[Task brief]
Retype, word for word, the line holding "(287, 309) = (246, 465): blue" and every line below it to the end of the listing. Leave out the pictures.

::: Records supplied

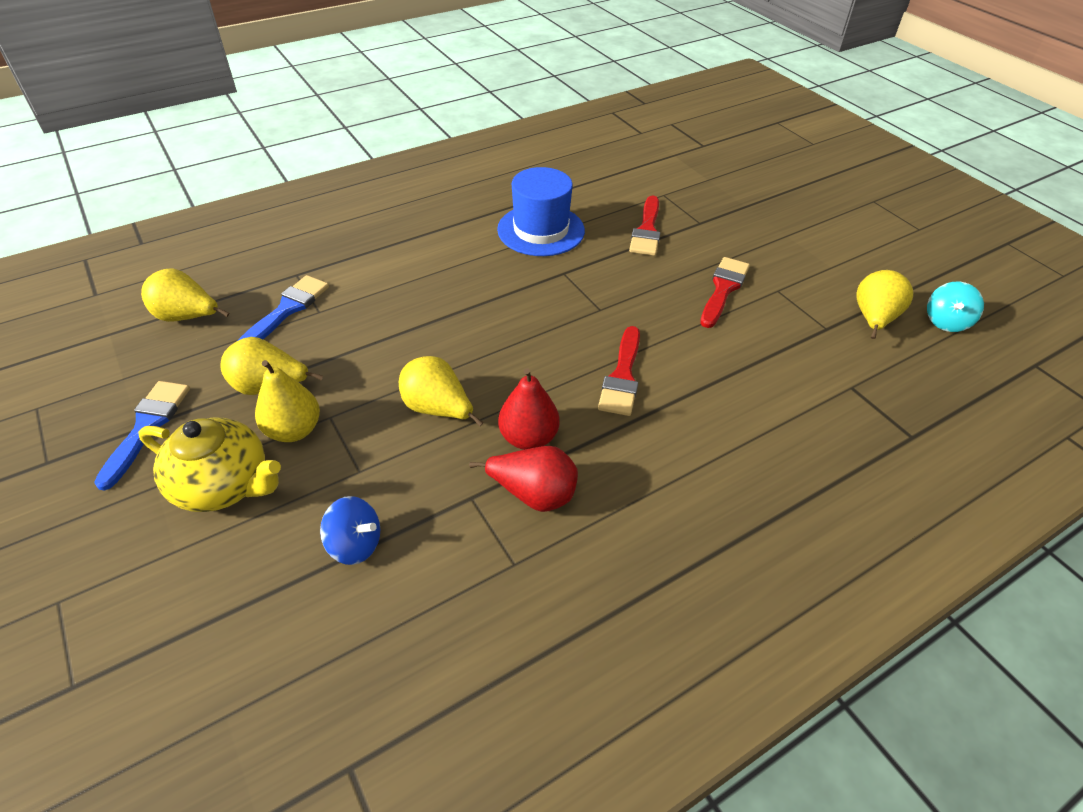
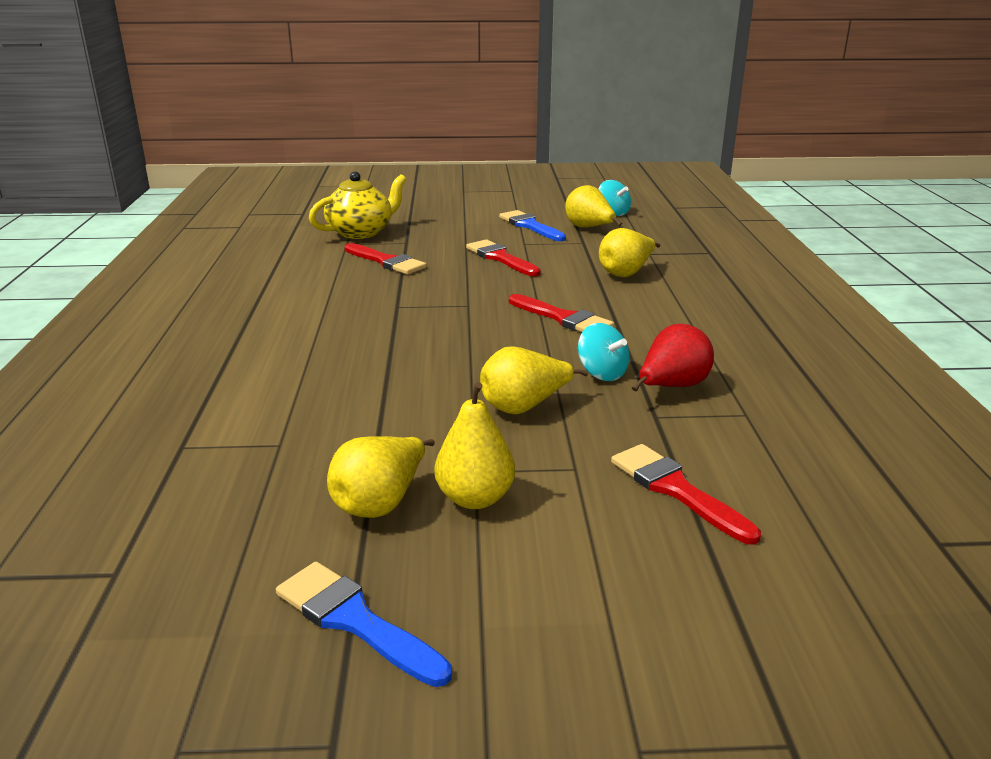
camera: 60 degrees left, 20 degrees down
(188, 317) = (150, 550): yellow pear -> yellow pear (626, 273)
(224, 484) = (524, 565): yellow teapot -> yellow teapot (361, 232)
(287, 309) = (246, 465): blue brush -> blue brush (530, 226)
(355, 544) = (676, 490): blue spinning top -> red brush
(528, 438) = (602, 373): red pear -> turquoise spinning top
(541, 230) = (318, 300): blue hat -> none

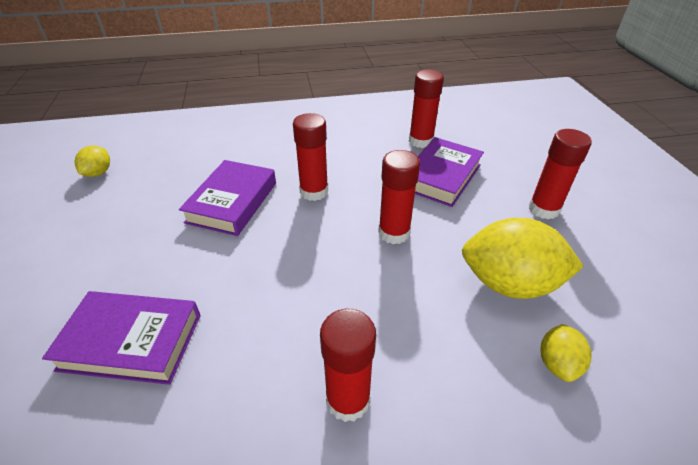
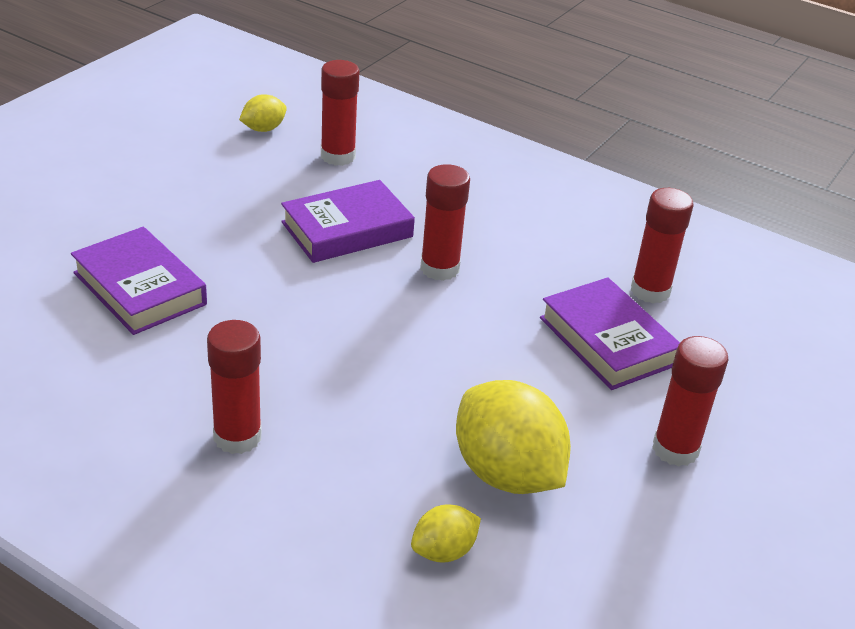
camera: 40 degrees right, 5 degrees down
(394, 233) = (462, 356): red glue stick -> red glue stick (338, 156)
(441, 176) = (608, 341): purple book -> purple book turned 75 degrees clockwise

::::::

[Result of this task]
(287, 309) = (246, 465): blue brush -> blue brush (530, 226)
(355, 544) = (676, 490): blue spinning top -> red brush
(528, 438) = (602, 373): red pear -> turquoise spinning top
(541, 230) = (318, 300): blue hat -> none

camera: 40 degrees right, 5 degrees down
(394, 233) = (462, 356): red glue stick -> red glue stick (338, 156)
(441, 176) = (608, 341): purple book -> purple book turned 75 degrees clockwise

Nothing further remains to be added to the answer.